What you are asked to do: From the line with "Mask every instance" to the line with "Target: **adipose tissue**.", both lines included, set down exactly those lines, please, and no others.

Supplied data:
========

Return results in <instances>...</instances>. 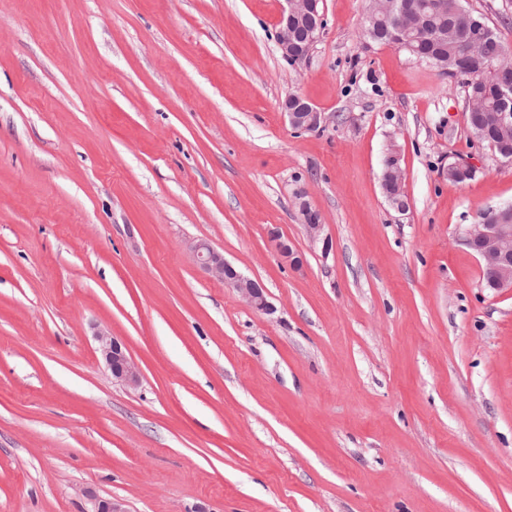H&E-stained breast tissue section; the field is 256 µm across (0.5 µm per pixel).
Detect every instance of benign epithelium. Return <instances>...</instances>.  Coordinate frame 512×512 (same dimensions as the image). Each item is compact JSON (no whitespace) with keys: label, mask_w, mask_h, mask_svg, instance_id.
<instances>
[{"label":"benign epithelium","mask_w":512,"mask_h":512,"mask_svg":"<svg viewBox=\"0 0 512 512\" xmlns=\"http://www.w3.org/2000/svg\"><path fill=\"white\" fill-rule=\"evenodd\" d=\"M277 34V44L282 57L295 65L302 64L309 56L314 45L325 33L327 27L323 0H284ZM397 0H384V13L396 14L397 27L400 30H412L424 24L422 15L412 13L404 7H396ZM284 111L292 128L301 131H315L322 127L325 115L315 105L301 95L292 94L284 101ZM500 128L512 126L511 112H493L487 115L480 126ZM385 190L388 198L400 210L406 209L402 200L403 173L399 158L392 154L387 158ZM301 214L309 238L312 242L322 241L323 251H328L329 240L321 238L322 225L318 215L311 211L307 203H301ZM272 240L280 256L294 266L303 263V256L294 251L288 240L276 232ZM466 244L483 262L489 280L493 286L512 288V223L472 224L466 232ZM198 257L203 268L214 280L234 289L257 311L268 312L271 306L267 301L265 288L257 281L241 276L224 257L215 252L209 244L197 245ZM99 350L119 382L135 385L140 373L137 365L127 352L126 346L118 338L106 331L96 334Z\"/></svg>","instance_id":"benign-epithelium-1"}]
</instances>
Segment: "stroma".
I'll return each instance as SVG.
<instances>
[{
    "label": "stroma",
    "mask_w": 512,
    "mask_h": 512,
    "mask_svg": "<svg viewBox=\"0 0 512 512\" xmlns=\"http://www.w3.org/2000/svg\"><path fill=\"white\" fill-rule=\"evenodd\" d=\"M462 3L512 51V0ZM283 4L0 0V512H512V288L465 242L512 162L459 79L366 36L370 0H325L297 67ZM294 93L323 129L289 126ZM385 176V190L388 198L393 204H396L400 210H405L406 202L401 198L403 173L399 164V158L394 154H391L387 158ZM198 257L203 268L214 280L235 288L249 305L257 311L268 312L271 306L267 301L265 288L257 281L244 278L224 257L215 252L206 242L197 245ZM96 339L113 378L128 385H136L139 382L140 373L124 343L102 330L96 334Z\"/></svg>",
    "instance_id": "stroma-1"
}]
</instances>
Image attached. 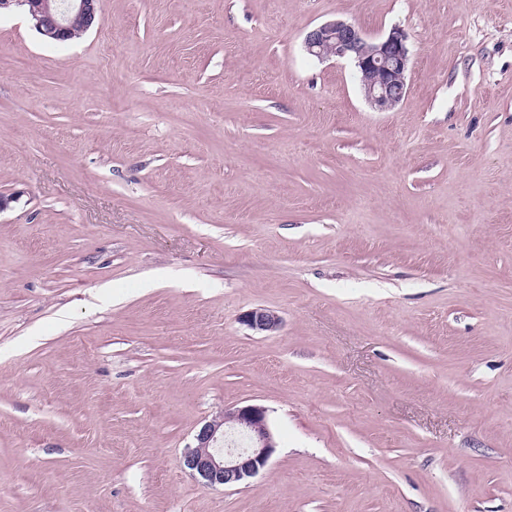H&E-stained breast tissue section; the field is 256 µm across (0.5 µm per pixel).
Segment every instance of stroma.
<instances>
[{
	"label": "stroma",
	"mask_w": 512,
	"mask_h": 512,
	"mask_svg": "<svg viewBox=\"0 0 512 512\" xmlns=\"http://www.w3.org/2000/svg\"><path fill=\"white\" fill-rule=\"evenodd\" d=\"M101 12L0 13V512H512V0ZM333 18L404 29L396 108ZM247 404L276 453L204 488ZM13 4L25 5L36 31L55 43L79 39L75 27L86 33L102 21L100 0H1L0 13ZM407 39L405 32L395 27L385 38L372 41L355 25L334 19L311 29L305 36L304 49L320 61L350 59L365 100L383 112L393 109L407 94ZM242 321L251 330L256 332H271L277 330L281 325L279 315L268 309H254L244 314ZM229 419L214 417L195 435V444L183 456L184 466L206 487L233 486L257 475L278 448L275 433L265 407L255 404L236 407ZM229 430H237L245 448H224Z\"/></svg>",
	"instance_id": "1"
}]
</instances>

========

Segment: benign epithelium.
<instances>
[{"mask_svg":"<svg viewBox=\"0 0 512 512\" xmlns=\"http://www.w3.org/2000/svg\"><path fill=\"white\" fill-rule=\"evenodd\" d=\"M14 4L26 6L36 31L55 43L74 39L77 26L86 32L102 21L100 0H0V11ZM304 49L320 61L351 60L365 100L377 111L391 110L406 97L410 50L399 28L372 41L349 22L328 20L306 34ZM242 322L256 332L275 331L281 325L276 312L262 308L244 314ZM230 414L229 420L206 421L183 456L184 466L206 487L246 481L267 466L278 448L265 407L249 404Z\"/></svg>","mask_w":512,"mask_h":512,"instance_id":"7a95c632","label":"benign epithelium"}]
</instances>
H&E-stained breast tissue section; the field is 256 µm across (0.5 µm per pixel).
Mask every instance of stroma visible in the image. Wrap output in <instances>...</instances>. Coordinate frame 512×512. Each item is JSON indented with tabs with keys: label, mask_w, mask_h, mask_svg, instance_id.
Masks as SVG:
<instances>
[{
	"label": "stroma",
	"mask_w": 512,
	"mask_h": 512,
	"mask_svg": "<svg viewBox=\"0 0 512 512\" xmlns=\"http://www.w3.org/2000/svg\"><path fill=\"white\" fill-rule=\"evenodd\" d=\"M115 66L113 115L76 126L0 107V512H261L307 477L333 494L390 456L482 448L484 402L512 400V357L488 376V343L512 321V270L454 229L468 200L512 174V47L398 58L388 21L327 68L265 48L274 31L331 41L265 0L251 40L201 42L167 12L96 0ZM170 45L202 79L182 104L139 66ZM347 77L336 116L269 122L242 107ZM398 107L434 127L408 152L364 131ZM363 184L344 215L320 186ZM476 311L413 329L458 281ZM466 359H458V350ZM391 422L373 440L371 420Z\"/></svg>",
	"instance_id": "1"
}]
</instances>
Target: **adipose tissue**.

========

Solved problem:
Mask every instance of stroma visible in the image. Wrap output in <instances>...</instances>. Coordinate frame 512×512. Each item is JSON indented with tabs with keys: label, mask_w, mask_h, mask_svg, instance_id.
Masks as SVG:
<instances>
[{
	"label": "stroma",
	"mask_w": 512,
	"mask_h": 512,
	"mask_svg": "<svg viewBox=\"0 0 512 512\" xmlns=\"http://www.w3.org/2000/svg\"><path fill=\"white\" fill-rule=\"evenodd\" d=\"M115 66L113 115L76 126L0 107V512H261L307 477L333 494L390 456L482 448L484 402L512 400V357L488 376V343L512 321V270L454 229L468 200L512 174V47L398 58L388 21L327 68L265 48L274 31L331 41L265 0L251 40L201 42L167 12L96 0ZM170 45L202 79L182 104L139 66ZM347 77L336 116L269 122L242 107ZM398 107L434 127L408 152L364 131ZM363 184L344 215L320 186ZM476 311L413 329L458 281ZM466 359H458V350ZM391 422L373 440L371 420Z\"/></svg>",
	"instance_id": "1"
}]
</instances>
Target: **adipose tissue**.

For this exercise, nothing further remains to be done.